§ TASK BRIEF:
The task calls for each record to be given again unchanged, minus any pictures.

[Start of Attachment]

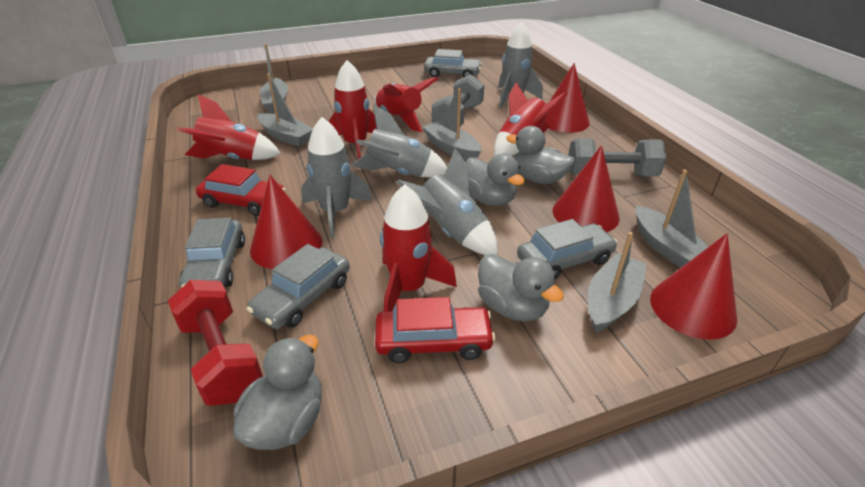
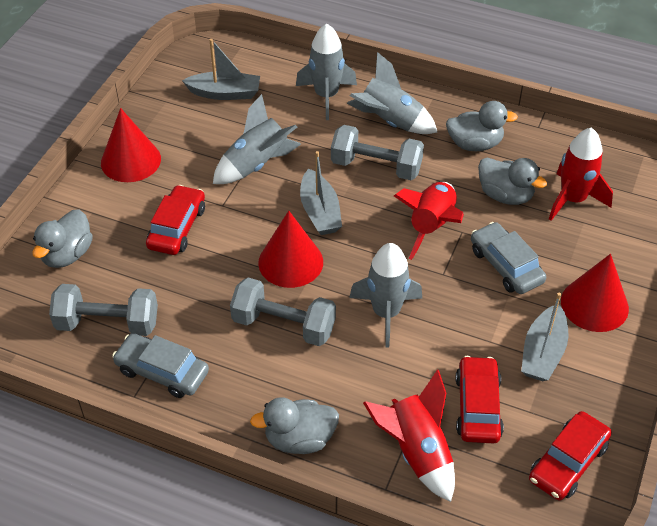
grey boat: [257,74,313,146] [260,44,288,113] [423,89,481,160] [588,232,647,332] [635,170,708,268] = 5 -> [182,39,260,100] [300,151,342,235] [521,293,568,381] = 3
grey car: [179,218,245,289] [247,244,350,329] [424,49,482,78] [517,219,618,279] = 4 -> [112,333,209,398] [471,222,546,294] = 2
grey dumbbell: [432,74,484,127] [568,138,666,176] = 2 -> [49,284,158,336] [230,278,336,346] [331,125,424,180] = 3
red car: [196,164,285,216] [375,297,496,363] = 2 -> [146,185,205,255] [455,356,504,444] [529,411,612,501] = 3
red cone: [250,175,322,269] [544,63,590,133] [553,145,620,232] [650,233,737,340] = 4 -> [101,108,161,182] [258,211,323,288] [561,254,629,332] = 3
red dumbbell: [168,280,263,406] = 1 -> none = 0
red rocket: [177,94,281,160] [328,60,377,159] [374,77,438,132] [380,184,457,311] [494,82,567,156] = 5 -> [363,370,455,502] [394,182,464,260] [549,127,613,221] = 3

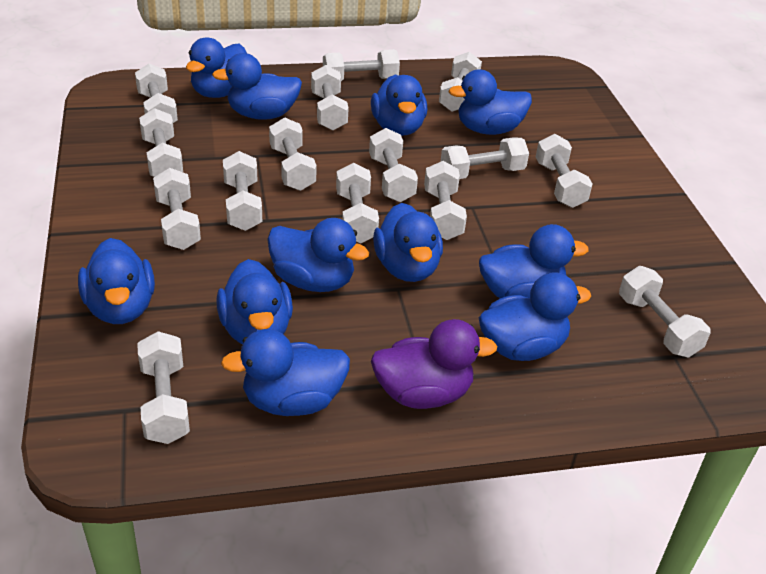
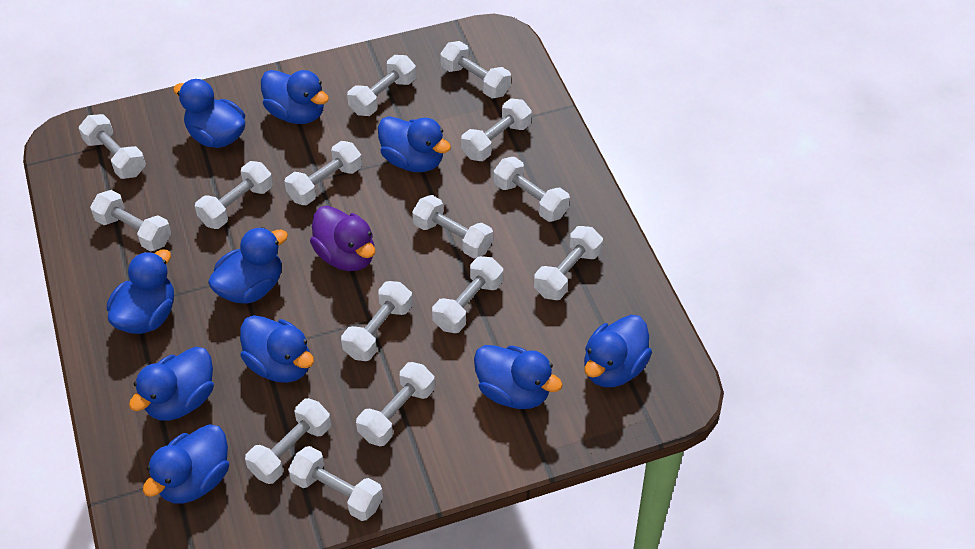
blue duck: [78,238,155,324] [186,37,247,98] [212,53,302,120] [217,259,293,345] [221,329,350,416] [267,218,369,292] [371,74,427,136] [373,203,443,282] [449,69,532,135] [479,224,589,298] [479,272,591,361] = 11 -> [107,249,174,334] [129,347,214,421] [143,424,229,503] [173,79,246,148] [208,227,288,304] [240,315,314,383] [261,70,329,124] [378,116,451,172] [474,345,563,409] [584,315,652,387] = 10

[End of Attachment]

§ RESULT:
grey boat: [257,74,313,146] [260,44,288,113] [423,89,481,160] [588,232,647,332] [635,170,708,268] = 5 -> [182,39,260,100] [300,151,342,235] [521,293,568,381] = 3
grey car: [179,218,245,289] [247,244,350,329] [424,49,482,78] [517,219,618,279] = 4 -> [112,333,209,398] [471,222,546,294] = 2
grey dumbbell: [432,74,484,127] [568,138,666,176] = 2 -> [49,284,158,336] [230,278,336,346] [331,125,424,180] = 3
red car: [196,164,285,216] [375,297,496,363] = 2 -> [146,185,205,255] [455,356,504,444] [529,411,612,501] = 3
red cone: [250,175,322,269] [544,63,590,133] [553,145,620,232] [650,233,737,340] = 4 -> [101,108,161,182] [258,211,323,288] [561,254,629,332] = 3
red dumbbell: [168,280,263,406] = 1 -> none = 0
red rocket: [177,94,281,160] [328,60,377,159] [374,77,438,132] [380,184,457,311] [494,82,567,156] = 5 -> [363,370,455,502] [394,182,464,260] [549,127,613,221] = 3

blue duck: [78,238,155,324] [186,37,247,98] [212,53,302,120] [217,259,293,345] [221,329,350,416] [267,218,369,292] [371,74,427,136] [373,203,443,282] [449,69,532,135] [479,224,589,298] [479,272,591,361] = 11 -> [107,249,174,334] [129,347,214,421] [143,424,229,503] [173,79,246,148] [208,227,288,304] [240,315,314,383] [261,70,329,124] [378,116,451,172] [474,345,563,409] [584,315,652,387] = 10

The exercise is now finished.